_ACTIVITY:_ What is needed is an exact repetition of the lines from the first one in the data through the line with "(601, 403) = (537, 201): purple", with no pictures.

_THE DATA:_
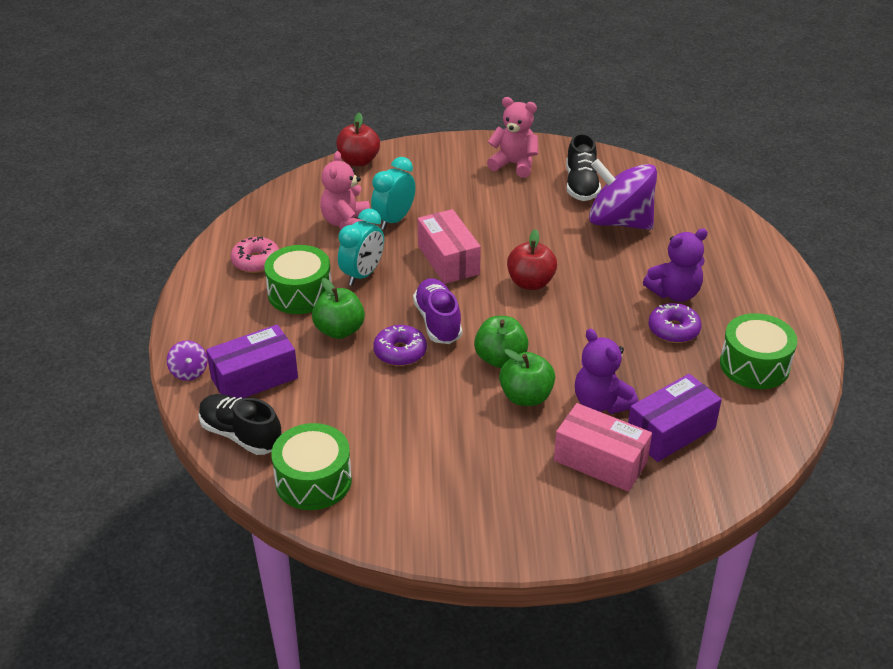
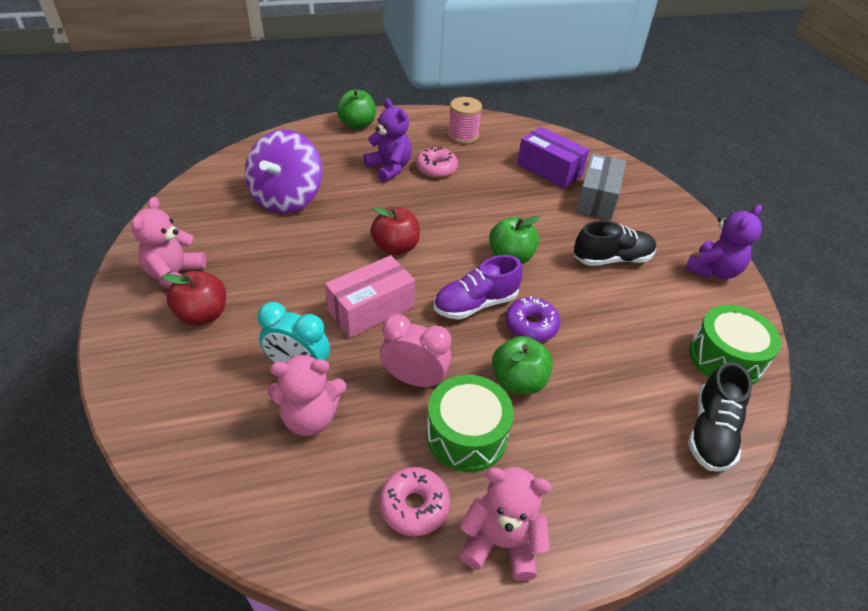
camera: 105 degrees left, 5 degrees up
(189, 372) = (652, 518): purple spinning top -> none
(212, 295) = (501, 542): none -> pink teddy bear
(254, 378) = (627, 443): purple box -> none
(358, 161) = (149, 434): red apple -> red apple (203, 314)
(362, 274) = (414, 379): turquoise clock -> pink clock
(526, 397) = (550, 239): green apple -> green apple (357, 125)
(581, 185) = (222, 224): black shoe -> black shoe (612, 259)
(600, 461) = (597, 199): pink box -> grey box
(601, 403) = (537, 201): purple teddy bear -> purple teddy bear (713, 270)
(673, 330) = (436, 169): purple donut -> pink donut
(754, 365) = (463, 136): green drum -> pink spool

_WRITTEN RESPONSE:_
camera: 105 degrees left, 5 degrees up
(189, 372) = (652, 518): purple spinning top -> none
(212, 295) = (501, 542): none -> pink teddy bear
(254, 378) = (627, 443): purple box -> none
(358, 161) = (149, 434): red apple -> red apple (203, 314)
(362, 274) = (414, 379): turquoise clock -> pink clock
(526, 397) = (550, 239): green apple -> green apple (357, 125)
(581, 185) = (222, 224): black shoe -> black shoe (612, 259)
(600, 461) = (597, 199): pink box -> grey box
(601, 403) = (537, 201): purple teddy bear -> purple teddy bear (713, 270)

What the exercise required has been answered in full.